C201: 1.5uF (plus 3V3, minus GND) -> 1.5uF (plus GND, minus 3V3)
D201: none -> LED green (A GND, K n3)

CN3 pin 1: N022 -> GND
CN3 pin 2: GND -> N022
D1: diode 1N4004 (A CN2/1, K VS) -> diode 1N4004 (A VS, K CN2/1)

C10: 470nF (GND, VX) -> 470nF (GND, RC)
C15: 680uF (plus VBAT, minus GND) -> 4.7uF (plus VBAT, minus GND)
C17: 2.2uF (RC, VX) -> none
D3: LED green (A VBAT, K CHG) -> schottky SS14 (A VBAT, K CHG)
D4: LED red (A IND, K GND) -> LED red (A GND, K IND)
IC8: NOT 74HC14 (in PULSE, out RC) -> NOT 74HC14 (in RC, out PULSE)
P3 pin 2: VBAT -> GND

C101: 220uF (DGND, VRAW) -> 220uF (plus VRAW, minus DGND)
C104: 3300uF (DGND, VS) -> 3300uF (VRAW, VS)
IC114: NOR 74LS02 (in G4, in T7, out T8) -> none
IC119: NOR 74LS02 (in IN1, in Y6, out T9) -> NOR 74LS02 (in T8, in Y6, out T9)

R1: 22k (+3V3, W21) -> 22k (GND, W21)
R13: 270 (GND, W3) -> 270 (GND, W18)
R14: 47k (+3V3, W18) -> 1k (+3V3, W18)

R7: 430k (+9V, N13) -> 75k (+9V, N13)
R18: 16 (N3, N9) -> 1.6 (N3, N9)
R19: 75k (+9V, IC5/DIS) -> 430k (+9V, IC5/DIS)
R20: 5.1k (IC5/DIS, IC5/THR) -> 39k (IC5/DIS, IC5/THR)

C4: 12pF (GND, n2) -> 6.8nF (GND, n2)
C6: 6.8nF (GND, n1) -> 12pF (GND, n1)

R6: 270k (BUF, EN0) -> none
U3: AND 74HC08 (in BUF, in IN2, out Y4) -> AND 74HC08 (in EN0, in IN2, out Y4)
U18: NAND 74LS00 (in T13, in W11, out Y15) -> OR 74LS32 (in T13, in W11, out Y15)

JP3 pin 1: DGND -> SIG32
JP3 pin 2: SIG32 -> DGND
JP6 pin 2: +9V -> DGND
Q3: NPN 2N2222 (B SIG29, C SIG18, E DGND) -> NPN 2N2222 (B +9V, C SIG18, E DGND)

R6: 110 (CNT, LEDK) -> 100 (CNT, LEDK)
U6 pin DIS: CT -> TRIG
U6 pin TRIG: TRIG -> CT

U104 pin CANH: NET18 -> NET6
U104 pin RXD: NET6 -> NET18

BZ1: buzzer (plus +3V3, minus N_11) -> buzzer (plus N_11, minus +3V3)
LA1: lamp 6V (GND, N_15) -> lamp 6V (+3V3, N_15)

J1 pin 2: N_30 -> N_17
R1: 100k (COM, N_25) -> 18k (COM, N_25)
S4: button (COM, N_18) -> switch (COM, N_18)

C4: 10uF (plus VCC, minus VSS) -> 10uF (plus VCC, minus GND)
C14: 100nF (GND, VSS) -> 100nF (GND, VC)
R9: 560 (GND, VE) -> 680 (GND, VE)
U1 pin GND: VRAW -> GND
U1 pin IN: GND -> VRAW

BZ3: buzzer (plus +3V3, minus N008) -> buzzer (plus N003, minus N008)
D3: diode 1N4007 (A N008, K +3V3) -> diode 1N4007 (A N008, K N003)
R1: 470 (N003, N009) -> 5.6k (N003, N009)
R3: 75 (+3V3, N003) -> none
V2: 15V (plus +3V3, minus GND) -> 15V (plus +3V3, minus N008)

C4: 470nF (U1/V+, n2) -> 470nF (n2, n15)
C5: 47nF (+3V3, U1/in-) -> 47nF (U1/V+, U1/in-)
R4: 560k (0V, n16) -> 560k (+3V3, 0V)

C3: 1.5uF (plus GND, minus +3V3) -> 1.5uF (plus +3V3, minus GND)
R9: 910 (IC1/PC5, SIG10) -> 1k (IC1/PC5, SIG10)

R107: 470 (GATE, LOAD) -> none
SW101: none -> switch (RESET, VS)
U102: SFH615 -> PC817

-------------------------

TASK PROMPT
Each record above has to be printed again, word for word.

RESULT FOR THIS TASK
C201: 1.5uF (plus 3V3, minus GND) -> 1.5uF (plus GND, minus 3V3)
D201: none -> LED green (A GND, K n3)

CN3 pin 1: N022 -> GND
CN3 pin 2: GND -> N022
D1: diode 1N4004 (A CN2/1, K VS) -> diode 1N4004 (A VS, K CN2/1)

C10: 470nF (GND, VX) -> 470nF (GND, RC)
C15: 680uF (plus VBAT, minus GND) -> 4.7uF (plus VBAT, minus GND)
C17: 2.2uF (RC, VX) -> none
D3: LED green (A VBAT, K CHG) -> schottky SS14 (A VBAT, K CHG)
D4: LED red (A IND, K GND) -> LED red (A GND, K IND)
IC8: NOT 74HC14 (in PULSE, out RC) -> NOT 74HC14 (in RC, out PULSE)
P3 pin 2: VBAT -> GND

C101: 220uF (DGND, VRAW) -> 220uF (plus VRAW, minus DGND)
C104: 3300uF (DGND, VS) -> 3300uF (VRAW, VS)
IC114: NOR 74LS02 (in G4, in T7, out T8) -> none
IC119: NOR 74LS02 (in IN1, in Y6, out T9) -> NOR 74LS02 (in T8, in Y6, out T9)

R1: 22k (+3V3, W21) -> 22k (GND, W21)
R13: 270 (GND, W3) -> 270 (GND, W18)
R14: 47k (+3V3, W18) -> 1k (+3V3, W18)

R7: 430k (+9V, N13) -> 75k (+9V, N13)
R18: 16 (N3, N9) -> 1.6 (N3, N9)
R19: 75k (+9V, IC5/DIS) -> 430k (+9V, IC5/DIS)
R20: 5.1k (IC5/DIS, IC5/THR) -> 39k (IC5/DIS, IC5/THR)

C4: 12pF (GND, n2) -> 6.8nF (GND, n2)
C6: 6.8nF (GND, n1) -> 12pF (GND, n1)

R6: 270k (BUF, EN0) -> none
U3: AND 74HC08 (in BUF, in IN2, out Y4) -> AND 74HC08 (in EN0, in IN2, out Y4)
U18: NAND 74LS00 (in T13, in W11, out Y15) -> OR 74LS32 (in T13, in W11, out Y15)

JP3 pin 1: DGND -> SIG32
JP3 pin 2: SIG32 -> DGND
JP6 pin 2: +9V -> DGND
Q3: NPN 2N2222 (B SIG29, C SIG18, E DGND) -> NPN 2N2222 (B +9V, C SIG18, E DGND)

R6: 110 (CNT, LEDK) -> 100 (CNT, LEDK)
U6 pin DIS: CT -> TRIG
U6 pin TRIG: TRIG -> CT

U104 pin CANH: NET18 -> NET6
U104 pin RXD: NET6 -> NET18

BZ1: buzzer (plus +3V3, minus N_11) -> buzzer (plus N_11, minus +3V3)
LA1: lamp 6V (GND, N_15) -> lamp 6V (+3V3, N_15)

J1 pin 2: N_30 -> N_17
R1: 100k (COM, N_25) -> 18k (COM, N_25)
S4: button (COM, N_18) -> switch (COM, N_18)

C4: 10uF (plus VCC, minus VSS) -> 10uF (plus VCC, minus GND)
C14: 100nF (GND, VSS) -> 100nF (GND, VC)
R9: 560 (GND, VE) -> 680 (GND, VE)
U1 pin GND: VRAW -> GND
U1 pin IN: GND -> VRAW

BZ3: buzzer (plus +3V3, minus N008) -> buzzer (plus N003, minus N008)
D3: diode 1N4007 (A N008, K +3V3) -> diode 1N4007 (A N008, K N003)
R1: 470 (N003, N009) -> 5.6k (N003, N009)
R3: 75 (+3V3, N003) -> none
V2: 15V (plus +3V3, minus GND) -> 15V (plus +3V3, minus N008)

C4: 470nF (U1/V+, n2) -> 470nF (n2, n15)
C5: 47nF (+3V3, U1/in-) -> 47nF (U1/V+, U1/in-)
R4: 560k (0V, n16) -> 560k (+3V3, 0V)

C3: 1.5uF (plus GND, minus +3V3) -> 1.5uF (plus +3V3, minus GND)
R9: 910 (IC1/PC5, SIG10) -> 1k (IC1/PC5, SIG10)

R107: 470 (GATE, LOAD) -> none
SW101: none -> switch (RESET, VS)
U102: SFH615 -> PC817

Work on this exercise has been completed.